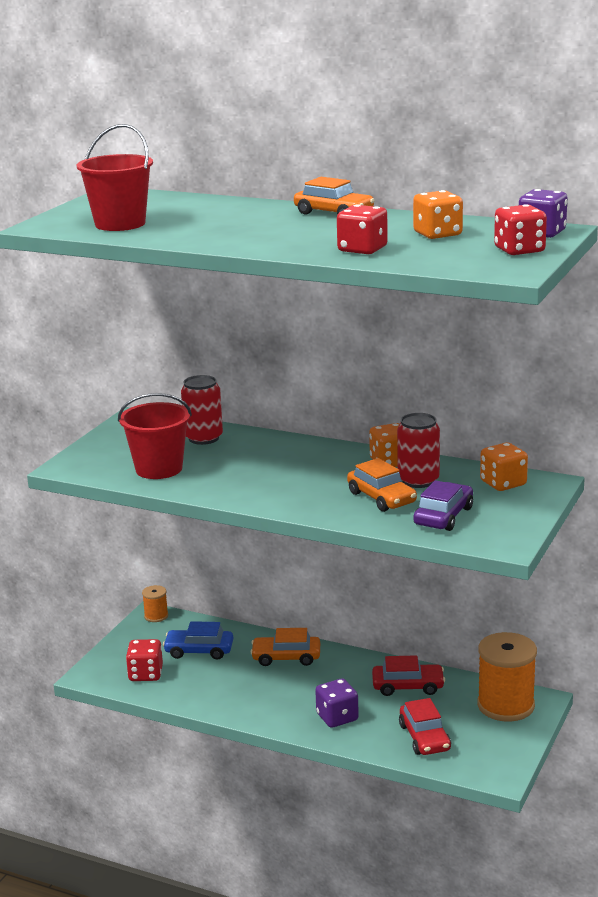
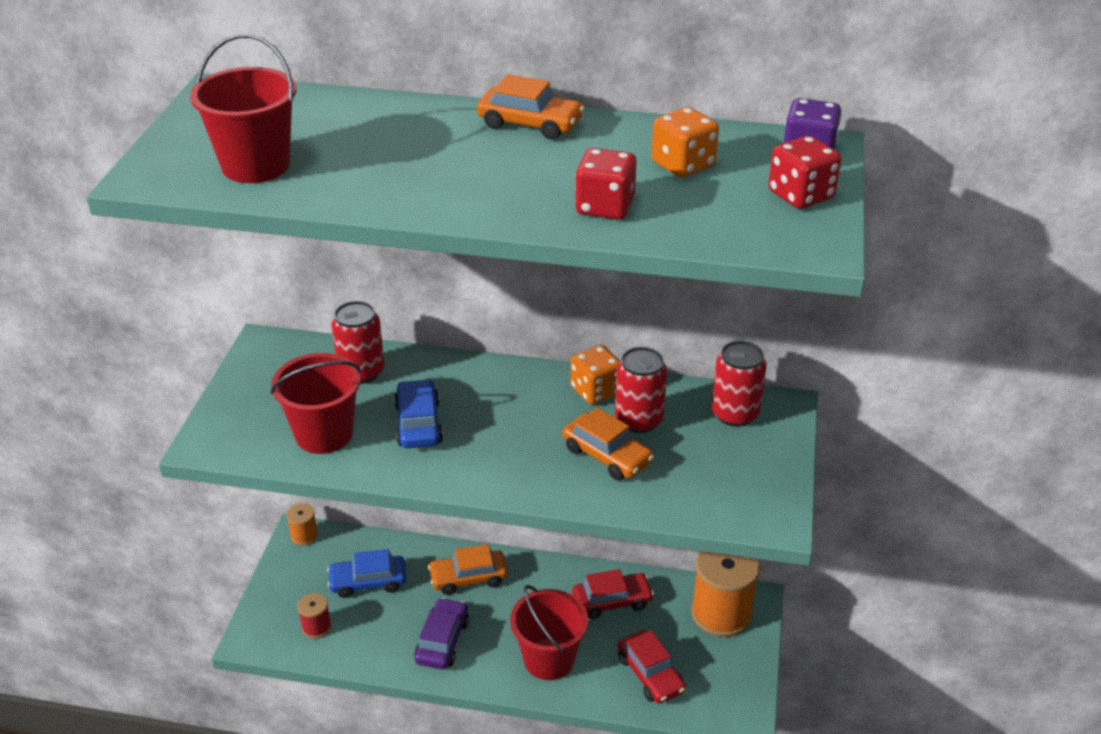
camera: 15 degrees left, 15 degrees up
(145, 674) = (316, 627): red dice -> red spool
(236, 469) = (418, 423): none -> blue car
(337, 717) = (549, 659): purple dice -> red bucket
(443, 516) = (688, 479): purple car -> purple car (442, 641)
(503, 483) = (735, 413): orange dice -> red can

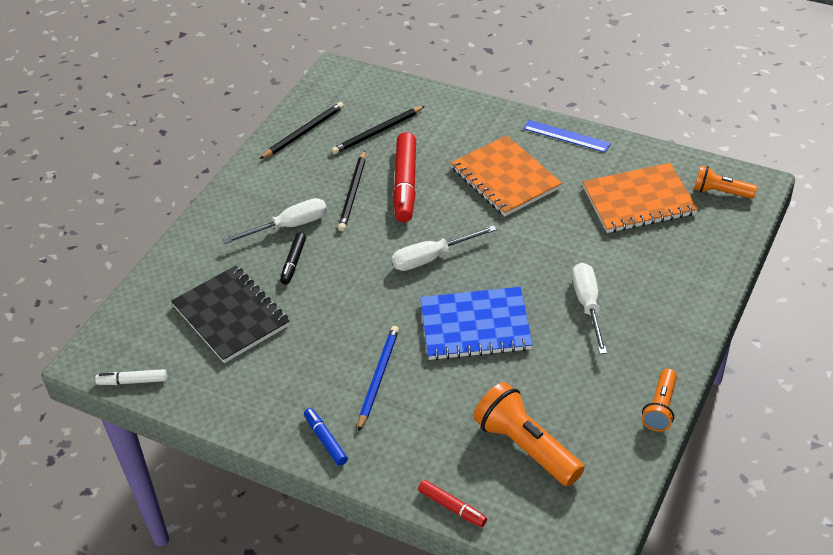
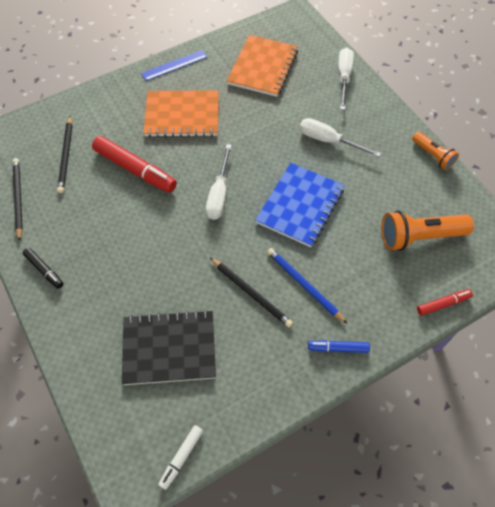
camera: 60 degrees left, 15 degrees up
(289, 226) = (110, 261): white screwdriver -> white screwdriver (343, 78)
(293, 262) = (150, 278): black marker -> black marker (44, 270)
(353, 193) = (114, 203): black pencil -> black pencil (251, 293)
(721, 192) = (289, 30): orange flashlight -> none

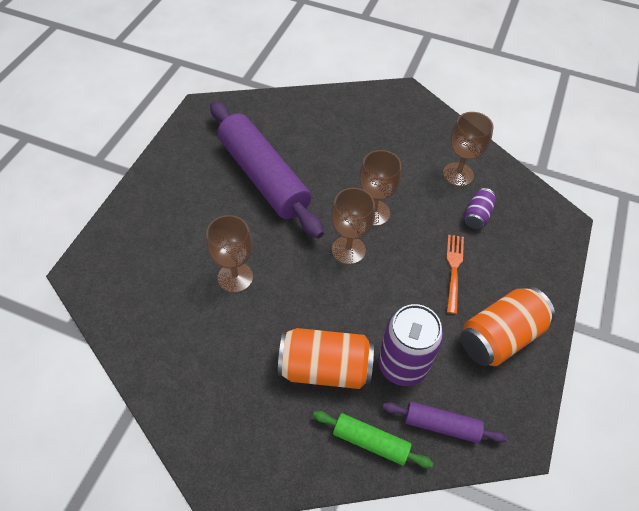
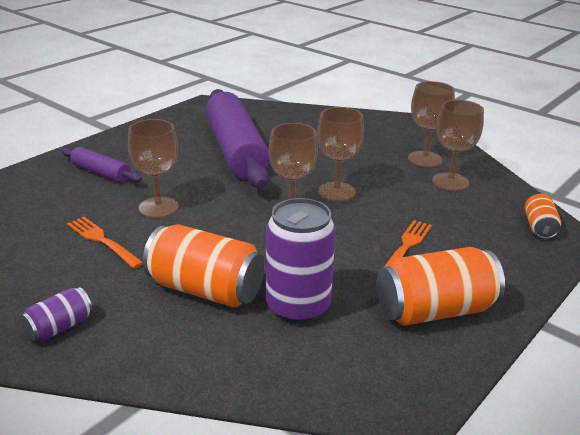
camera: 20 degrees right, 25 degrees down
(210, 335) = (102, 241): none -> orange fork
(370, 442) = (218, 360): green rolling pin -> none
(427, 147) = (425, 159): none -> brown goblet
(441, 425) = (315, 368): purple rolling pin -> purple rolling pin (101, 173)
(477, 215) = (457, 213): purple can -> purple can (59, 327)
(541, 215) = (539, 227): none -> orange can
□ □ □ □ □
→ **Activity**: Of all the lines above, tally those with the word "dice". Write the total only.

→ **Expected answer**: 3